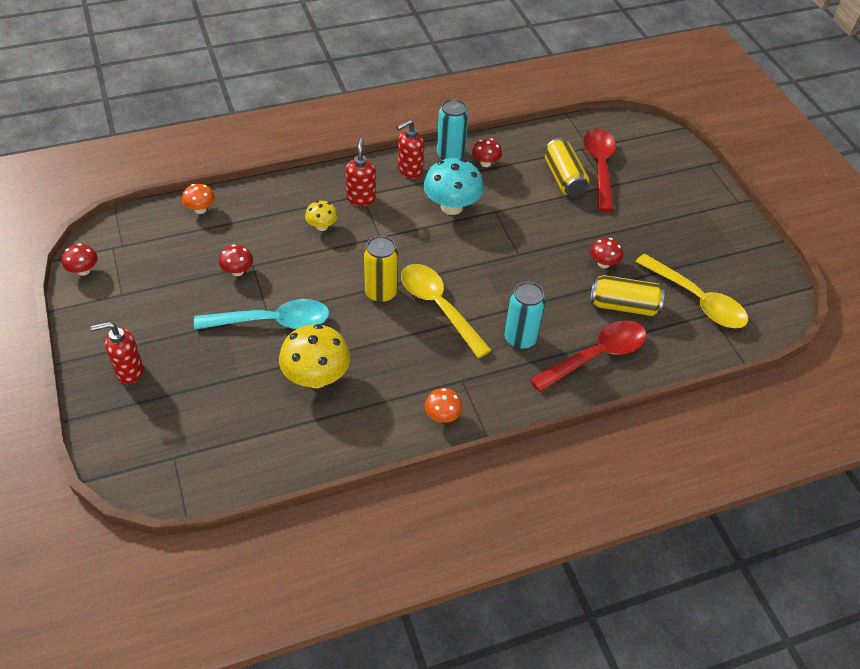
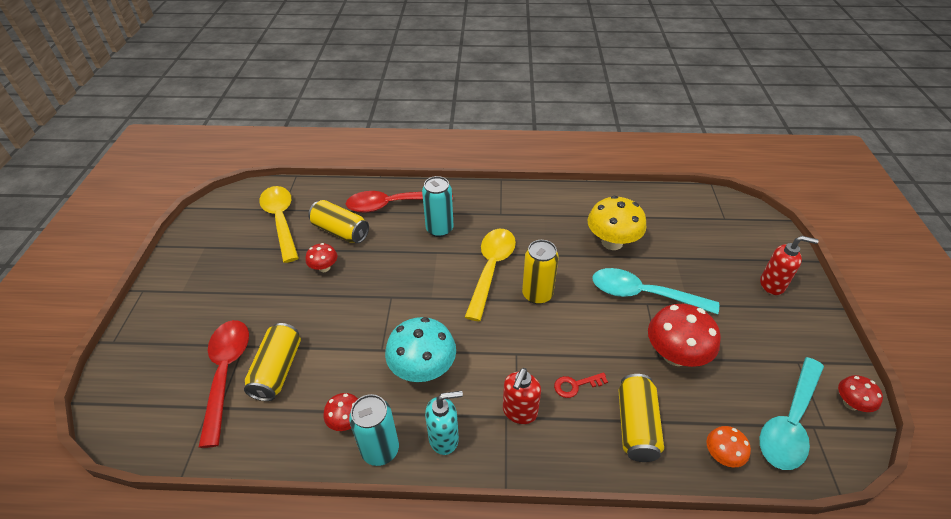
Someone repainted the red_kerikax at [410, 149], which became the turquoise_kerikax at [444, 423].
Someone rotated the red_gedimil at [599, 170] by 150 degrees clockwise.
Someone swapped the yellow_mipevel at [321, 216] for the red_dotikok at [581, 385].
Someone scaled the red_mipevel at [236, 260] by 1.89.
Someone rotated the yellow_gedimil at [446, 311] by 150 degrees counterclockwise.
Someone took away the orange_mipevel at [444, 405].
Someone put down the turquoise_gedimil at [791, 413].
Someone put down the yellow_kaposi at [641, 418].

-----

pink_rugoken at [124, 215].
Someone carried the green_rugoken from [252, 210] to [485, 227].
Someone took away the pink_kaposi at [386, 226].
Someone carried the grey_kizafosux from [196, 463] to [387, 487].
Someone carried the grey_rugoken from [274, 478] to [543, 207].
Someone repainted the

-----

Only the lines from the one containing "Someone repainted the red_kerikax" through the one containing "Someone put down the yellow_kaposi" are to be retyped, both boundary lines included, with no other material.

**Response to this exercise**.
Someone repainted the red_kerikax at [410, 149], which became the turquoise_kerikax at [444, 423].
Someone rotated the red_gedimil at [599, 170] by 150 degrees clockwise.
Someone swapped the yellow_mipevel at [321, 216] for the red_dotikok at [581, 385].
Someone scaled the red_mipevel at [236, 260] by 1.89.
Someone rotated the yellow_gedimil at [446, 311] by 150 degrees counterclockwise.
Someone took away the orange_mipevel at [444, 405].
Someone put down the turquoise_gedimil at [791, 413].
Someone put down the yellow_kaposi at [641, 418].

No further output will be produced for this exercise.